**What is expected**
Copy out the rows verbatim, from the line containing "Identify the location of free" through the line containing "so click(365, 193).", including both of those lines.

**Record extracts**
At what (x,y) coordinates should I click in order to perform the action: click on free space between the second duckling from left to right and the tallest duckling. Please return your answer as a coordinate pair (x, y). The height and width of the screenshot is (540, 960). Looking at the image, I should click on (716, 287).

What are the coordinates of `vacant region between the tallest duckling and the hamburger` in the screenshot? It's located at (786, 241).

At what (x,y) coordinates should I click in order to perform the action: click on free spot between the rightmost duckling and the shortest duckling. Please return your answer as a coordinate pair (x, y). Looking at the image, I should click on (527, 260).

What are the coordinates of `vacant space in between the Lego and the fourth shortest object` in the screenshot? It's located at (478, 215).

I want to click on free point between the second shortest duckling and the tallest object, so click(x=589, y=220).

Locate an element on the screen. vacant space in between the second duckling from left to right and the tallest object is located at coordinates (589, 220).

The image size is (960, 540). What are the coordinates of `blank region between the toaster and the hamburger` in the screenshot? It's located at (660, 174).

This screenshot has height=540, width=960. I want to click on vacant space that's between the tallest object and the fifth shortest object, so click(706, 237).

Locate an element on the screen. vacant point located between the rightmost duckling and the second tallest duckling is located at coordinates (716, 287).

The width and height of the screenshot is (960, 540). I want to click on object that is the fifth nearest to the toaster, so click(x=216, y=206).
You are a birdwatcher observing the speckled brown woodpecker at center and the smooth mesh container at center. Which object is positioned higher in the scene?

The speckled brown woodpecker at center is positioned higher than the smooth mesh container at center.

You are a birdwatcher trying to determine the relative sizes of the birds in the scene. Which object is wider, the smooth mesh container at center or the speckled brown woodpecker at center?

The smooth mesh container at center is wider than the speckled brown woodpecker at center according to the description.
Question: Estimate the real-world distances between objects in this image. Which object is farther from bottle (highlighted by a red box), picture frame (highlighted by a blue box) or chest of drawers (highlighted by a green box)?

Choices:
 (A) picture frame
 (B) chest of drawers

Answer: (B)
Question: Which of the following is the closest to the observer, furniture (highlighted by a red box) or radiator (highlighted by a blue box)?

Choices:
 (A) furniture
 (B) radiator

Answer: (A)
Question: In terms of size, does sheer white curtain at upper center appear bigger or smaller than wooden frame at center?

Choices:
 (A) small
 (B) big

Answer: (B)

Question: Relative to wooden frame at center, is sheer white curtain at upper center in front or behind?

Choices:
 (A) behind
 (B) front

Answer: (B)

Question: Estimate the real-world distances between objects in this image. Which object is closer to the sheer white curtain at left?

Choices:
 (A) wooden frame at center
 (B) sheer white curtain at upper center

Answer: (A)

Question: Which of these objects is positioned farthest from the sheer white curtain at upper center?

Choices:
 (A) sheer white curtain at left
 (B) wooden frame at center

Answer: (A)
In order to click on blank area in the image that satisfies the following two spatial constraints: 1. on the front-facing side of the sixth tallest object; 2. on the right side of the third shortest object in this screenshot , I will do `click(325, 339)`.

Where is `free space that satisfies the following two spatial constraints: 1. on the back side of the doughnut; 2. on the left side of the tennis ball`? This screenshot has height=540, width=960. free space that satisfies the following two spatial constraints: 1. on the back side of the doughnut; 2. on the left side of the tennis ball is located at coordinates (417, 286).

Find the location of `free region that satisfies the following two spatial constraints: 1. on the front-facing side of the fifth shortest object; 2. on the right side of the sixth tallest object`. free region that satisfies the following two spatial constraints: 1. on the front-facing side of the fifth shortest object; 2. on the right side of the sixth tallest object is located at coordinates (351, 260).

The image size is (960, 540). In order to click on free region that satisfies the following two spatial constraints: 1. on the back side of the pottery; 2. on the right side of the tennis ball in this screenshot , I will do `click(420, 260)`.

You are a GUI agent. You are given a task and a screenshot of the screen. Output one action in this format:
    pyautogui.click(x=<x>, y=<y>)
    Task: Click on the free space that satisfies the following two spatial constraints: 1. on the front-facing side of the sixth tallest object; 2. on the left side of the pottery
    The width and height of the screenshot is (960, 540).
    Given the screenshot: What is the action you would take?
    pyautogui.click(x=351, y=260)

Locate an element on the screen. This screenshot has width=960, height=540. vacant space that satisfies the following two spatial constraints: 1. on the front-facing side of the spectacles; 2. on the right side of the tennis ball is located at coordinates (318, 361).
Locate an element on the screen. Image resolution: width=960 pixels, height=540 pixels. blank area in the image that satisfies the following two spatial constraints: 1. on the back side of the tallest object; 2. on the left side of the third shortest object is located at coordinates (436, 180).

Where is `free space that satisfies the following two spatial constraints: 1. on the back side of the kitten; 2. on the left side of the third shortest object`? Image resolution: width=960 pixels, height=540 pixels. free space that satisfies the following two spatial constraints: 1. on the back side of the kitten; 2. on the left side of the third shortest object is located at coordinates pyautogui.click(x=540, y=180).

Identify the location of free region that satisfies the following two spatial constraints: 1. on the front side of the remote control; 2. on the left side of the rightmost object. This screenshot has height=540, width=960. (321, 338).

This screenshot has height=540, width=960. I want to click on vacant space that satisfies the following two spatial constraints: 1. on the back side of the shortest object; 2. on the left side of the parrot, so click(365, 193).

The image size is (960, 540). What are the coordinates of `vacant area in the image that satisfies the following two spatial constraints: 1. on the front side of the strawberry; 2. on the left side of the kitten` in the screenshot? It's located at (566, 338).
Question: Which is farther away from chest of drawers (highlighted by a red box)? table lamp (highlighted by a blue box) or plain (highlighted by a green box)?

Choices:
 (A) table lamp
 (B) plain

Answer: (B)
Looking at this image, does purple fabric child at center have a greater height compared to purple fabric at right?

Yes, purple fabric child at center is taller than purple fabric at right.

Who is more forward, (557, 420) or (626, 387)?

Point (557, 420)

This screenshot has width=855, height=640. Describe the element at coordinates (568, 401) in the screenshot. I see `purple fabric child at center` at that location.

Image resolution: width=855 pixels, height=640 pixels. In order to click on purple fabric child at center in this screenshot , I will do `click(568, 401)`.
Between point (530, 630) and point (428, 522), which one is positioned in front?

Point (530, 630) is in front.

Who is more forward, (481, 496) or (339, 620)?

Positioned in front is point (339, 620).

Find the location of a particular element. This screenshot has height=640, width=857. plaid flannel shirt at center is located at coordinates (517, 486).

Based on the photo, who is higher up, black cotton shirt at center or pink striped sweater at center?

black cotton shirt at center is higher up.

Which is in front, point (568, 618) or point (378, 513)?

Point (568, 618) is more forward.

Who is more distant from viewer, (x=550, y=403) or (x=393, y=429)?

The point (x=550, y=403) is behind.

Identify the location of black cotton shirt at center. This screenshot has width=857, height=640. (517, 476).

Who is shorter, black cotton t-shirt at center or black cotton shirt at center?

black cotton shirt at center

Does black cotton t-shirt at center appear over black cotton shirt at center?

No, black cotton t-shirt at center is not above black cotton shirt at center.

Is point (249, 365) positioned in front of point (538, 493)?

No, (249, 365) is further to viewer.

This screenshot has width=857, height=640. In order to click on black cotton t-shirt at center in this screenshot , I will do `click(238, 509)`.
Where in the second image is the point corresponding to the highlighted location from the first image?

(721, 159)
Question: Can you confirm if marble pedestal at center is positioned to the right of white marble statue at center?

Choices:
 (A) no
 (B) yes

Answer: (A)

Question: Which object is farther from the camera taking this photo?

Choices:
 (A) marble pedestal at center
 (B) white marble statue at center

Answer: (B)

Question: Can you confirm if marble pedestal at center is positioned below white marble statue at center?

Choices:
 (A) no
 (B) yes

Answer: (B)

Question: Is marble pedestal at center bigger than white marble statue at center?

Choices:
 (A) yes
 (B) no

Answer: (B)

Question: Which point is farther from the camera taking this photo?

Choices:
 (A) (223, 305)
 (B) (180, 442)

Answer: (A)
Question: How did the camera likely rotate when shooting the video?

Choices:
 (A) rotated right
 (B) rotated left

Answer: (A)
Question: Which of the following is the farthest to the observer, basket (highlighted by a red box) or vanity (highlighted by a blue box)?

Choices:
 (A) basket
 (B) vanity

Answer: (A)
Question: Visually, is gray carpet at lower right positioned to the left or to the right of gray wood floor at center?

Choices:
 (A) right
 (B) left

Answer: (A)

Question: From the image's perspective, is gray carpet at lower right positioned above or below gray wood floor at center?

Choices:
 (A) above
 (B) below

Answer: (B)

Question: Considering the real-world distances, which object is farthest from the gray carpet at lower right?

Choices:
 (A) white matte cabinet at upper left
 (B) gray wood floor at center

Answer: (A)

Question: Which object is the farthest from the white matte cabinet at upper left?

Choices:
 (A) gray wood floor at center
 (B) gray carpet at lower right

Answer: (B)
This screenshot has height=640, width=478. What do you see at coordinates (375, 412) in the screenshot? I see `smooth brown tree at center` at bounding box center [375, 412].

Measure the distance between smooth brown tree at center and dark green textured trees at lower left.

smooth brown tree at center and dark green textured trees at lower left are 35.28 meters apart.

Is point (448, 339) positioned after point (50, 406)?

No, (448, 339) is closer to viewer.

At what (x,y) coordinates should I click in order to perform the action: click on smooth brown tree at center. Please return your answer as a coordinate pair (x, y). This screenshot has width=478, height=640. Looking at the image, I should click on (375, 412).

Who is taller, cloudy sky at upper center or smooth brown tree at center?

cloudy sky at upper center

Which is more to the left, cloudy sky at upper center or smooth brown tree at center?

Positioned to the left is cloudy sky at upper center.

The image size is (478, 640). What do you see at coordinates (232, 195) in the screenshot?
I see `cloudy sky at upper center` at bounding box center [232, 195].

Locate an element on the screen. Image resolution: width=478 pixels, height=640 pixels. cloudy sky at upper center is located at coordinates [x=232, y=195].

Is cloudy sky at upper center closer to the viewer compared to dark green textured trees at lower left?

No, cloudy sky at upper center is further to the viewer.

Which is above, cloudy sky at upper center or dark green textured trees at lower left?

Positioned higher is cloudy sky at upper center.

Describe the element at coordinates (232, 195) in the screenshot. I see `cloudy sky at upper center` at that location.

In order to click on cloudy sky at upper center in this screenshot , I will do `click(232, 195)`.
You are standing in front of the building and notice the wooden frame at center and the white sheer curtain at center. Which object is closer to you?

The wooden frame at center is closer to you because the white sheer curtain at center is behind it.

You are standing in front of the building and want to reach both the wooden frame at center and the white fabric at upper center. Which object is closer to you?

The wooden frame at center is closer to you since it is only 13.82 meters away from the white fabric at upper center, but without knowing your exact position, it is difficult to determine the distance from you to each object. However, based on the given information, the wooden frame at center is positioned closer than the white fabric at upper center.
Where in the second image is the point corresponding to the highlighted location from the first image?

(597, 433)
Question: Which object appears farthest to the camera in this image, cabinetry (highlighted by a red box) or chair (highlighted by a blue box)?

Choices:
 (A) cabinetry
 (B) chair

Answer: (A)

**Written response**
Identify the location of free region that satisfies the following two spatial constraints: 1. on the front side of the remote control; 2. on the left side of the rightmost object. This screenshot has height=540, width=960. (321, 338).

This screenshot has height=540, width=960. I want to click on vacant space that satisfies the following two spatial constraints: 1. on the back side of the shortest object; 2. on the left side of the parrot, so click(365, 193).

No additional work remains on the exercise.